### Records shown ###

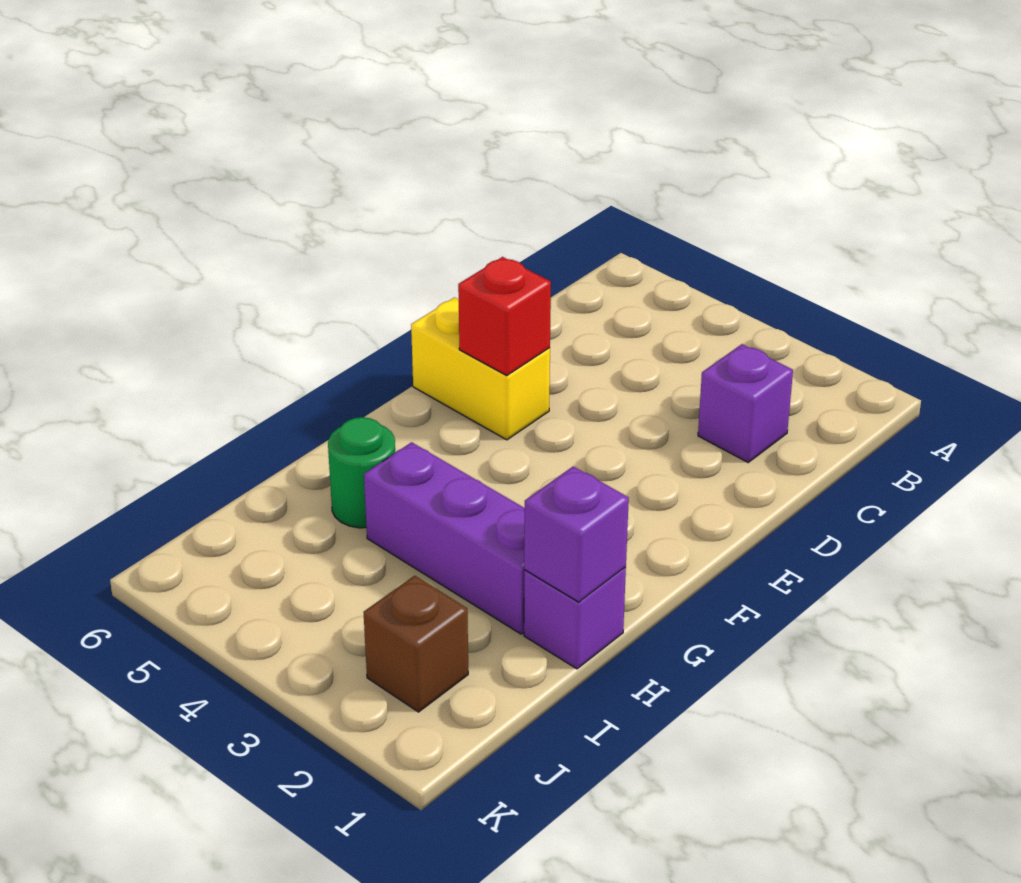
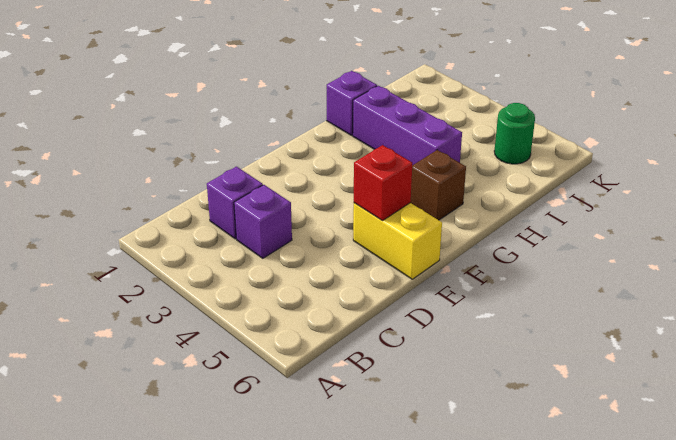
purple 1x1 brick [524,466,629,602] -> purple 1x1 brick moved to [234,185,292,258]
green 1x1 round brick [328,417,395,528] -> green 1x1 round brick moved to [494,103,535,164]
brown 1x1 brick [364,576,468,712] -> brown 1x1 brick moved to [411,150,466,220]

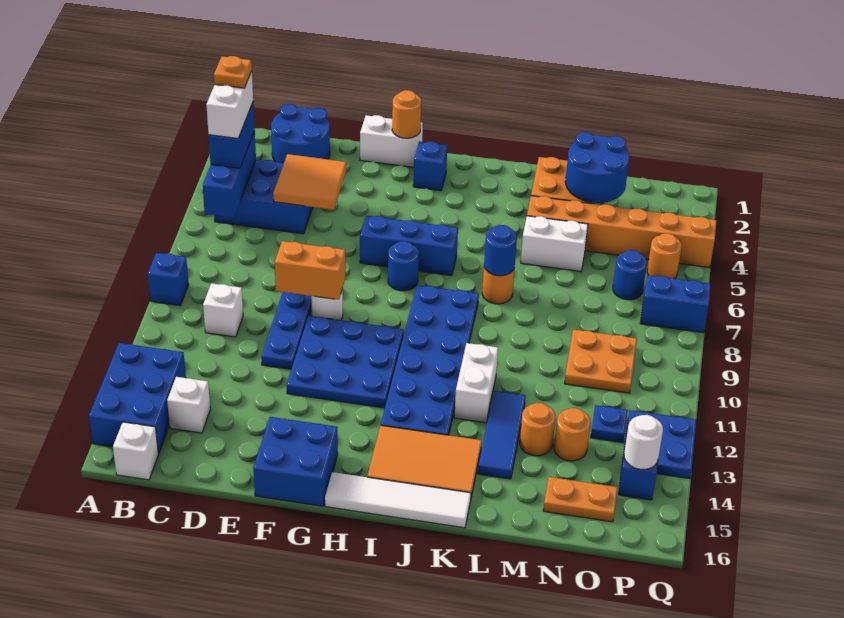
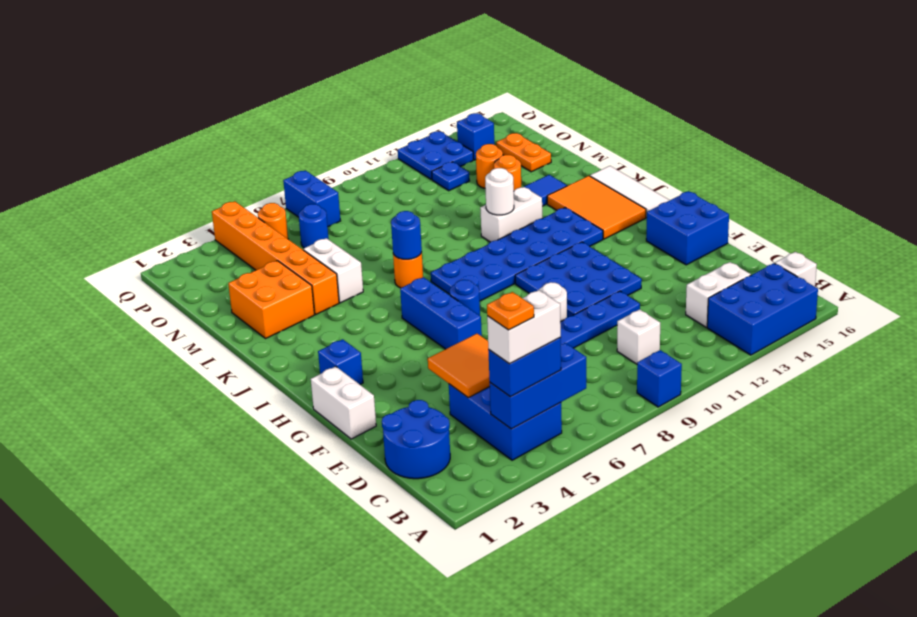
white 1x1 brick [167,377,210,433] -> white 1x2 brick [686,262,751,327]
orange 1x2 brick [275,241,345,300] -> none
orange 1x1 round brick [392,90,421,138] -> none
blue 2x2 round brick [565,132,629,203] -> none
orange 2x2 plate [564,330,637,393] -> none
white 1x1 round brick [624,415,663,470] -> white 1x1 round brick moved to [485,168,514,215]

###

Where in the records does the string "orange" appear? Copy every line that has it.

orange 1x2 brick [275,241,345,300] -> none
orange 1x1 round brick [392,90,421,138] -> none
orange 2x2 plate [564,330,637,393] -> none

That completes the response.